What lines in the listing below hold the string "purple"? Please copy them out.
————————
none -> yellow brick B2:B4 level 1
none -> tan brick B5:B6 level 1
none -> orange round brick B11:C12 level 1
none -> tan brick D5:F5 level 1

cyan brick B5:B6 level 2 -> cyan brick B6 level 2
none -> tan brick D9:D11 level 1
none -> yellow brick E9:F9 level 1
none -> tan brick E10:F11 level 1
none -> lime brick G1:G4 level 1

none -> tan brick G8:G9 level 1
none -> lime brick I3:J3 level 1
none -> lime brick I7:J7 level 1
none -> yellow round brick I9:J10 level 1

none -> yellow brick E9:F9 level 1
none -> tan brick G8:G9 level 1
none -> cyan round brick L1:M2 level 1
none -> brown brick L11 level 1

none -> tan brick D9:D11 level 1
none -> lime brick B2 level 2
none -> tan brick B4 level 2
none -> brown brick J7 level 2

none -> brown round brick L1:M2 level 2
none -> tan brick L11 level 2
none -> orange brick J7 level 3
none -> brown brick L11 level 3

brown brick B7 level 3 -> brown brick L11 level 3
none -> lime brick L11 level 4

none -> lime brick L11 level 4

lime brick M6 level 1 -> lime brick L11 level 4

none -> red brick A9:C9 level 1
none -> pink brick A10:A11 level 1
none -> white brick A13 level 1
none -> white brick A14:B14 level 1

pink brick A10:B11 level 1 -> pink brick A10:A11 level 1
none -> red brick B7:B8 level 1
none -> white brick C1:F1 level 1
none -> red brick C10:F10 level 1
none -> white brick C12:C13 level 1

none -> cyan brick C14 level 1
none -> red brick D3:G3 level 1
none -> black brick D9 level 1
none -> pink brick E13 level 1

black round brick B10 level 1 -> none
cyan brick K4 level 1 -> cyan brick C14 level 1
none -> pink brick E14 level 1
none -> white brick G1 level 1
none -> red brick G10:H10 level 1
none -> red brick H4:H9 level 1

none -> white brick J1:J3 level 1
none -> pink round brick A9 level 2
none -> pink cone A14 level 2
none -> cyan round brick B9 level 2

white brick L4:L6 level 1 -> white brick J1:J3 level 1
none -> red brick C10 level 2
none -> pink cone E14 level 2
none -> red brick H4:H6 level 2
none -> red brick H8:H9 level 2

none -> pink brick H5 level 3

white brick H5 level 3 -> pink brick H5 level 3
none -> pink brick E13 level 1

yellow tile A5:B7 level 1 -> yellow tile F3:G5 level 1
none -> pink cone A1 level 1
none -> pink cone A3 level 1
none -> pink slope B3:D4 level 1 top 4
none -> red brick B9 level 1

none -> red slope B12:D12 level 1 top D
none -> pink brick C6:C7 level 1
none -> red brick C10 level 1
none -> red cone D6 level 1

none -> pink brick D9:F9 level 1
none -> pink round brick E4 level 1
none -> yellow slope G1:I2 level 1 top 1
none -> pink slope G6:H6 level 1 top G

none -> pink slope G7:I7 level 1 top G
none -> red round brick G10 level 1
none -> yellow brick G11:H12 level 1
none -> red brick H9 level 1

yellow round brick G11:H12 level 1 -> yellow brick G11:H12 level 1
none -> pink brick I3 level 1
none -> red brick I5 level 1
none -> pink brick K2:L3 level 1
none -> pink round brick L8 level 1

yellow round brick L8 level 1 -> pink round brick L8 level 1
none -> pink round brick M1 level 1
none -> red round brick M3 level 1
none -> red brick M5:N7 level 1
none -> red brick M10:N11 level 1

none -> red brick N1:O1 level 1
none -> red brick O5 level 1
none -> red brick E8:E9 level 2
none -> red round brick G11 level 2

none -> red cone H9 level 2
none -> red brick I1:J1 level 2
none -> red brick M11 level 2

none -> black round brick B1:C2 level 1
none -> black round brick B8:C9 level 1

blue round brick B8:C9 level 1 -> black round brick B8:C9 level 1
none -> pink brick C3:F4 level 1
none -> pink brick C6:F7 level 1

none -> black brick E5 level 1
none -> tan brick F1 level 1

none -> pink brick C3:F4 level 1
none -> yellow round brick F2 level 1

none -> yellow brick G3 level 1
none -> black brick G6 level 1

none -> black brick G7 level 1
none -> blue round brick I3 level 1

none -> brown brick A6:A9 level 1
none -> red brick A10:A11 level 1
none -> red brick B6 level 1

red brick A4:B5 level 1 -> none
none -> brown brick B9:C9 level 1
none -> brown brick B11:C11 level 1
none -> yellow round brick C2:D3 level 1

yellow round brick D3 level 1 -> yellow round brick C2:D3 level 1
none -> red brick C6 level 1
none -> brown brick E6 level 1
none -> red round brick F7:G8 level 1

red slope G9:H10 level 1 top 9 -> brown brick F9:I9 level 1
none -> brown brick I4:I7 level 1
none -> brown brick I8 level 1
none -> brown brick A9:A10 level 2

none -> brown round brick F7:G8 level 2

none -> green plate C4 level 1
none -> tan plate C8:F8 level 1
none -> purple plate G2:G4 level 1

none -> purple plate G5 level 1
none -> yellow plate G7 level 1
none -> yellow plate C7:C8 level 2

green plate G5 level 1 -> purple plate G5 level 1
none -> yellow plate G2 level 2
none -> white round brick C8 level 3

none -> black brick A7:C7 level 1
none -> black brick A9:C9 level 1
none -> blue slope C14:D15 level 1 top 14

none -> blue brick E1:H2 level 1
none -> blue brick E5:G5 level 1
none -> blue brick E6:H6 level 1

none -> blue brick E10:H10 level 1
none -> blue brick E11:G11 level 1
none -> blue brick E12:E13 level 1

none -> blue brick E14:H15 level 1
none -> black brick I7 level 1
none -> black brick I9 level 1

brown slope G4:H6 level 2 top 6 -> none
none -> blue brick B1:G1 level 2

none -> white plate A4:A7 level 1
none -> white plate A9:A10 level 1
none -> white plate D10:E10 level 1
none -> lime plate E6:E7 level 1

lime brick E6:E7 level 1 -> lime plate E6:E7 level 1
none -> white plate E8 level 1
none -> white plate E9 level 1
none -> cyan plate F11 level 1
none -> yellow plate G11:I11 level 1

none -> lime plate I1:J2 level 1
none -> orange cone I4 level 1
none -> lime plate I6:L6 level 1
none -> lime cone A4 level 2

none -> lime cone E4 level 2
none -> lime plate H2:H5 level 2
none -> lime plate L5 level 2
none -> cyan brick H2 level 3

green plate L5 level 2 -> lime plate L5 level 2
————————
Solution for this problem -
none -> purple plate G2:G4 level 1
none -> purple plate G5 level 1
green plate G5 level 1 -> purple plate G5 level 1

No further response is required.